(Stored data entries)

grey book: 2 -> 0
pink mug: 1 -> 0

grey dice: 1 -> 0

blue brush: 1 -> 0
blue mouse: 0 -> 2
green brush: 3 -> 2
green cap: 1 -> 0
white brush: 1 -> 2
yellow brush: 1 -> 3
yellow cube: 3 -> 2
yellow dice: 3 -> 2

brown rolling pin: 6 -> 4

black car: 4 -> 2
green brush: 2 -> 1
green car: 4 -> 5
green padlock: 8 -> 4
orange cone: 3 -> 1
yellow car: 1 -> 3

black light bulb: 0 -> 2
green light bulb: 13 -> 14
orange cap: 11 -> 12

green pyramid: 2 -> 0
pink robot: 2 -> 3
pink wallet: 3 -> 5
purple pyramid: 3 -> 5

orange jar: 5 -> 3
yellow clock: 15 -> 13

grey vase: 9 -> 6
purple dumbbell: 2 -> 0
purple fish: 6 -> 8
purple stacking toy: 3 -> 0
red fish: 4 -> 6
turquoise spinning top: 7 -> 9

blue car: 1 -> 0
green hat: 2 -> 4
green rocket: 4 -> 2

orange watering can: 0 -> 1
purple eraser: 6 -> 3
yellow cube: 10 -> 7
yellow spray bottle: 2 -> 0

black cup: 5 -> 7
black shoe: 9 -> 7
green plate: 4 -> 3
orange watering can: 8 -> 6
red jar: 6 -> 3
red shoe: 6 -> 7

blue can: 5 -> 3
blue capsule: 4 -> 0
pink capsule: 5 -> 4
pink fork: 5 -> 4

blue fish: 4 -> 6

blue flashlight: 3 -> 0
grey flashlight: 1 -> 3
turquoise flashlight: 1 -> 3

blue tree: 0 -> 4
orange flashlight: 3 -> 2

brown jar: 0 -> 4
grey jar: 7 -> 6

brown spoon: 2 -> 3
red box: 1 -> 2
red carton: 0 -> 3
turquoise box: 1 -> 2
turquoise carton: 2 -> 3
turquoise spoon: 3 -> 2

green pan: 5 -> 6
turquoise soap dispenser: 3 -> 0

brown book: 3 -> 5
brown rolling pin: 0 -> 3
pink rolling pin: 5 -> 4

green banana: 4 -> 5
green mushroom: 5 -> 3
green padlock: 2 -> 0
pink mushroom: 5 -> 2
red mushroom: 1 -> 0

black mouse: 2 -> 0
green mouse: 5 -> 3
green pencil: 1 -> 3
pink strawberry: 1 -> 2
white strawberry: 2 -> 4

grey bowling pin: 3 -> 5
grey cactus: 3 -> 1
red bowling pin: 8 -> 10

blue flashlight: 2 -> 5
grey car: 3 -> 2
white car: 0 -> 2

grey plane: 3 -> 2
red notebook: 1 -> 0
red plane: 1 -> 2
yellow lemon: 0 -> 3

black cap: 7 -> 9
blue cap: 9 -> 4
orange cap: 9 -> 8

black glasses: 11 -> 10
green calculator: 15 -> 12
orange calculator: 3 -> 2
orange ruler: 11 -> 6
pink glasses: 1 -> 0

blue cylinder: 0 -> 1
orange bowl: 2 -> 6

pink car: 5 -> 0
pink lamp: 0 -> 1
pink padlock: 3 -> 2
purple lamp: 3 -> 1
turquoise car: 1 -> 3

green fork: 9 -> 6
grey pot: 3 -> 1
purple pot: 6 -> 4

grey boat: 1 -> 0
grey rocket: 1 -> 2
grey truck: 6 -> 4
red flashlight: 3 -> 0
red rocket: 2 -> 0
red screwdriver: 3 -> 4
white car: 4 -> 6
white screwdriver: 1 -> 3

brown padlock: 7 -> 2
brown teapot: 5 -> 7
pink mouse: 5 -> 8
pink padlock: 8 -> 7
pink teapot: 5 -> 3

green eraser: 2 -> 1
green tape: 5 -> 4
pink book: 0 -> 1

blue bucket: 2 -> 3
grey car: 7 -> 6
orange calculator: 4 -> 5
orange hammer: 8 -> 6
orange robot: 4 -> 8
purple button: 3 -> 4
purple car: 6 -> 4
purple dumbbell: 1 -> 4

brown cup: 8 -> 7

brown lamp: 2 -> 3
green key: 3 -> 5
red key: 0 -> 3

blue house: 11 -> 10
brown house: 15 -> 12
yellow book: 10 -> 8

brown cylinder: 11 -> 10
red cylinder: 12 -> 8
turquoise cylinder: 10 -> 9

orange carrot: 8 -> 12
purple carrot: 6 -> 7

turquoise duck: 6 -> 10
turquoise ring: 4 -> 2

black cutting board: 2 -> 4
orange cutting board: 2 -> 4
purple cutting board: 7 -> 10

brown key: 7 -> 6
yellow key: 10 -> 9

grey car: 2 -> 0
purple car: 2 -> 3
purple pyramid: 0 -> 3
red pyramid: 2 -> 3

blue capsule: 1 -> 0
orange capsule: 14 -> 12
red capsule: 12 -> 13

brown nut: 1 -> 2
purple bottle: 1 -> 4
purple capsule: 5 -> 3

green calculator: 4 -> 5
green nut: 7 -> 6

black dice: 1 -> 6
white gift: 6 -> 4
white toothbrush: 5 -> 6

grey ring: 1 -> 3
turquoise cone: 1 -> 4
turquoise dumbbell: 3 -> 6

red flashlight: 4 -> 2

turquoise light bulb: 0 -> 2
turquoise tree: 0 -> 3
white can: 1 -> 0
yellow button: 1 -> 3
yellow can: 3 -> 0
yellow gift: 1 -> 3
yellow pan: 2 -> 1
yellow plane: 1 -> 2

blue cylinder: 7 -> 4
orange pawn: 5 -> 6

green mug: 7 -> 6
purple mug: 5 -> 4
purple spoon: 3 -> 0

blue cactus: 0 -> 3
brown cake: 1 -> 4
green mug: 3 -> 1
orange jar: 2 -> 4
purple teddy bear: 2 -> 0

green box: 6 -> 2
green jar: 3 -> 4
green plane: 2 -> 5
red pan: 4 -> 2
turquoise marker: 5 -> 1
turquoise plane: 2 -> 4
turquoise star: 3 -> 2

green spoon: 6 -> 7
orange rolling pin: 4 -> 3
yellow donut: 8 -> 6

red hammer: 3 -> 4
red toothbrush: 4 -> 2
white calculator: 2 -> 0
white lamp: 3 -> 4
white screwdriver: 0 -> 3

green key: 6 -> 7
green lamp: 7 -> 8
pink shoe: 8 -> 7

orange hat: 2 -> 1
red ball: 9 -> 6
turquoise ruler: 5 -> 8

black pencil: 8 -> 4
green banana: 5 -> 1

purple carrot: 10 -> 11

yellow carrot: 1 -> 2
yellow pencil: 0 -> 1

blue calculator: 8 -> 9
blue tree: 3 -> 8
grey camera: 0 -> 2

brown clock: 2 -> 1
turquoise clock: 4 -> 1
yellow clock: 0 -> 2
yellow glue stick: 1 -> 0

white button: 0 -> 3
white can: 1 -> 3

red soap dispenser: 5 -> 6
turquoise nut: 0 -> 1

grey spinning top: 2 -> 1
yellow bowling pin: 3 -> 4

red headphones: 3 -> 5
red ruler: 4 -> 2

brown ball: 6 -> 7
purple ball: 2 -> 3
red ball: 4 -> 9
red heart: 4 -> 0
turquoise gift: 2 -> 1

# Aim of the exercise:
Please reproduce the lines from the line with "brown cylinder: 11 -> 10" to the line with "white can: 1 -> 0", both ends included, exactly as they appear above.

# Result:
brown cylinder: 11 -> 10
red cylinder: 12 -> 8
turquoise cylinder: 10 -> 9

orange carrot: 8 -> 12
purple carrot: 6 -> 7

turquoise duck: 6 -> 10
turquoise ring: 4 -> 2

black cutting board: 2 -> 4
orange cutting board: 2 -> 4
purple cutting board: 7 -> 10

brown key: 7 -> 6
yellow key: 10 -> 9

grey car: 2 -> 0
purple car: 2 -> 3
purple pyramid: 0 -> 3
red pyramid: 2 -> 3

blue capsule: 1 -> 0
orange capsule: 14 -> 12
red capsule: 12 -> 13

brown nut: 1 -> 2
purple bottle: 1 -> 4
purple capsule: 5 -> 3

green calculator: 4 -> 5
green nut: 7 -> 6

black dice: 1 -> 6
white gift: 6 -> 4
white toothbrush: 5 -> 6

grey ring: 1 -> 3
turquoise cone: 1 -> 4
turquoise dumbbell: 3 -> 6

red flashlight: 4 -> 2

turquoise light bulb: 0 -> 2
turquoise tree: 0 -> 3
white can: 1 -> 0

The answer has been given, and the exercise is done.